» **Work to complete**: All lines between the start of the listing below and the line containing "C204: 150nF (GND, VS) -> 15nF (GND, VS)", inclusive, must be repeated exactly.

» **Data for this task**:

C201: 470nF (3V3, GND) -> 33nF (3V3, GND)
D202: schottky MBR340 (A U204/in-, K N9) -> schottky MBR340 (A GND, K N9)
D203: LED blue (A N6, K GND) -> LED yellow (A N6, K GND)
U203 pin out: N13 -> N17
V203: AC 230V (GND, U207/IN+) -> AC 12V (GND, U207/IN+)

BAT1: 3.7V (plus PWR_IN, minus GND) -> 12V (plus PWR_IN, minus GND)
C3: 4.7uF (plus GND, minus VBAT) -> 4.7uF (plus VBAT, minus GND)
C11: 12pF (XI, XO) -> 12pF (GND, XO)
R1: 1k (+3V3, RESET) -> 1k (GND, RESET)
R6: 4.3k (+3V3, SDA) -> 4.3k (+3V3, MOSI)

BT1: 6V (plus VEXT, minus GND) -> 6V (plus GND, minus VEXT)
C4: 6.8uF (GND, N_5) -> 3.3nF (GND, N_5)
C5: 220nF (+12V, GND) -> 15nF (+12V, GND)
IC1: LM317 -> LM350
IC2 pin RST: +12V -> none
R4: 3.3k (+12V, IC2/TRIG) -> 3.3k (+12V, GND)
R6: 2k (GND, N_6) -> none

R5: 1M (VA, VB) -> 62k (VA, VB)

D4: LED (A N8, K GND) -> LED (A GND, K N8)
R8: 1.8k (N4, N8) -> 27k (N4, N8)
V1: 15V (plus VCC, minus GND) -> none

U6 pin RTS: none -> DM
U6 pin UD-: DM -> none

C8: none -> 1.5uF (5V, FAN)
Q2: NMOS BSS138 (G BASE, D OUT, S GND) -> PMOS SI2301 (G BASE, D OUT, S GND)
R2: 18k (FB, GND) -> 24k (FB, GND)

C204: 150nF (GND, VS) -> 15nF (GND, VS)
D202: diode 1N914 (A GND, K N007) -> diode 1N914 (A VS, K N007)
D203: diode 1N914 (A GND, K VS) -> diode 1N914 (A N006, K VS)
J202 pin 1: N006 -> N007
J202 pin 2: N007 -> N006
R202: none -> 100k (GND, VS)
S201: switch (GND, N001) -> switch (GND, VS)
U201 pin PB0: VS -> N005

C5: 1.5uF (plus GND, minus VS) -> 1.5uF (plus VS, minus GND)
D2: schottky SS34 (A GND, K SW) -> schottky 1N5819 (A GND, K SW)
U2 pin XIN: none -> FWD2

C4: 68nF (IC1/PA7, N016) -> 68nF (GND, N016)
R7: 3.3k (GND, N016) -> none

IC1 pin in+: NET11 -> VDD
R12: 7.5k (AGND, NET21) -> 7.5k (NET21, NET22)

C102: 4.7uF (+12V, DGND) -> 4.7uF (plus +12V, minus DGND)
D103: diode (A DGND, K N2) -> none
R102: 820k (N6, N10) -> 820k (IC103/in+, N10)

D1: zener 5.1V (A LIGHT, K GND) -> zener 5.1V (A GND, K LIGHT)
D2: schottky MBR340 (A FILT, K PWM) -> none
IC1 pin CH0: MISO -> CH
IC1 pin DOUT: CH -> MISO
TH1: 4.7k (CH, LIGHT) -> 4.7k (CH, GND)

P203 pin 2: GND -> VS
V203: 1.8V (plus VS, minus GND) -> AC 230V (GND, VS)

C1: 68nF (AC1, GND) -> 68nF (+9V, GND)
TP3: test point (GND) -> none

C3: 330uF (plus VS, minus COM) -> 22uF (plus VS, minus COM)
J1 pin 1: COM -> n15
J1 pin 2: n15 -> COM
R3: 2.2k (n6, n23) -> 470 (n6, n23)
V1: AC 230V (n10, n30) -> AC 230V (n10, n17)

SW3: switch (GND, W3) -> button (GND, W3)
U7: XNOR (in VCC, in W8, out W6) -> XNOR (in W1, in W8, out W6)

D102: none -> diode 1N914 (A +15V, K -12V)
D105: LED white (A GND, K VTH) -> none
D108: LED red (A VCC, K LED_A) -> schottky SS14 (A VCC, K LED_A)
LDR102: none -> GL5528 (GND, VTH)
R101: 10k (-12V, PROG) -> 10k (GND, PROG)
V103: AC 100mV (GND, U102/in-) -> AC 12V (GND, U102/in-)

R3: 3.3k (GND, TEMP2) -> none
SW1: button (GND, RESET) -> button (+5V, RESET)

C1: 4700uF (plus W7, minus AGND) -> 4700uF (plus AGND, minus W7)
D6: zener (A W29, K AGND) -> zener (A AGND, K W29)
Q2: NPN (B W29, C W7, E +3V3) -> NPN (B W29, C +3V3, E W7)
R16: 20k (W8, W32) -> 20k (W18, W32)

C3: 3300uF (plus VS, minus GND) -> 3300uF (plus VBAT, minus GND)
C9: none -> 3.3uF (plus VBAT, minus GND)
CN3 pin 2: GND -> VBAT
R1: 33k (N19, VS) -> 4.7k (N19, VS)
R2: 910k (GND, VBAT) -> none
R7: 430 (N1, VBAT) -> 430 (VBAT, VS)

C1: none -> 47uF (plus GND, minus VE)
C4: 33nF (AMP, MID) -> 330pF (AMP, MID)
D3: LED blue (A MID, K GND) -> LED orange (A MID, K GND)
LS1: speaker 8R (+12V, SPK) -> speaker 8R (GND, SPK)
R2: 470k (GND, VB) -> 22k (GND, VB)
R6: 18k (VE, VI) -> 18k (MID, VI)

» **Result**:
C201: 470nF (3V3, GND) -> 33nF (3V3, GND)
D202: schottky MBR340 (A U204/in-, K N9) -> schottky MBR340 (A GND, K N9)
D203: LED blue (A N6, K GND) -> LED yellow (A N6, K GND)
U203 pin out: N13 -> N17
V203: AC 230V (GND, U207/IN+) -> AC 12V (GND, U207/IN+)

BAT1: 3.7V (plus PWR_IN, minus GND) -> 12V (plus PWR_IN, minus GND)
C3: 4.7uF (plus GND, minus VBAT) -> 4.7uF (plus VBAT, minus GND)
C11: 12pF (XI, XO) -> 12pF (GND, XO)
R1: 1k (+3V3, RESET) -> 1k (GND, RESET)
R6: 4.3k (+3V3, SDA) -> 4.3k (+3V3, MOSI)

BT1: 6V (plus VEXT, minus GND) -> 6V (plus GND, minus VEXT)
C4: 6.8uF (GND, N_5) -> 3.3nF (GND, N_5)
C5: 220nF (+12V, GND) -> 15nF (+12V, GND)
IC1: LM317 -> LM350
IC2 pin RST: +12V -> none
R4: 3.3k (+12V, IC2/TRIG) -> 3.3k (+12V, GND)
R6: 2k (GND, N_6) -> none

R5: 1M (VA, VB) -> 62k (VA, VB)

D4: LED (A N8, K GND) -> LED (A GND, K N8)
R8: 1.8k (N4, N8) -> 27k (N4, N8)
V1: 15V (plus VCC, minus GND) -> none

U6 pin RTS: none -> DM
U6 pin UD-: DM -> none

C8: none -> 1.5uF (5V, FAN)
Q2: NMOS BSS138 (G BASE, D OUT, S GND) -> PMOS SI2301 (G BASE, D OUT, S GND)
R2: 18k (FB, GND) -> 24k (FB, GND)

C204: 150nF (GND, VS) -> 15nF (GND, VS)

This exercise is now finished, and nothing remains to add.